(LISTED ENTRIES begins)

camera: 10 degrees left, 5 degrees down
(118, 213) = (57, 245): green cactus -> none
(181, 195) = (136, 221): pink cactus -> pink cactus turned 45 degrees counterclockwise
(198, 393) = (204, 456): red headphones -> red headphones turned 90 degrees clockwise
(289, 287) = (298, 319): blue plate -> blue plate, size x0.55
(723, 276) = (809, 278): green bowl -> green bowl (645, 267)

(LISTED ENTRIES ends)
(LISTED ENTRIES begins)

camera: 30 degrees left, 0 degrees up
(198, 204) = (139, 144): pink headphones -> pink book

(LISTED ENTRIES ends)

● TASK GOAL
Above are the lines; repeat exactly the ones from the line containing "(181, 195) = (136, 221): pink" down to the line containing "(289, 287) = (298, 319): blue", both inclusive.

● ANSWER BOX
(181, 195) = (136, 221): pink cactus -> pink cactus turned 45 degrees counterclockwise
(198, 393) = (204, 456): red headphones -> red headphones turned 90 degrees clockwise
(289, 287) = (298, 319): blue plate -> blue plate, size x0.55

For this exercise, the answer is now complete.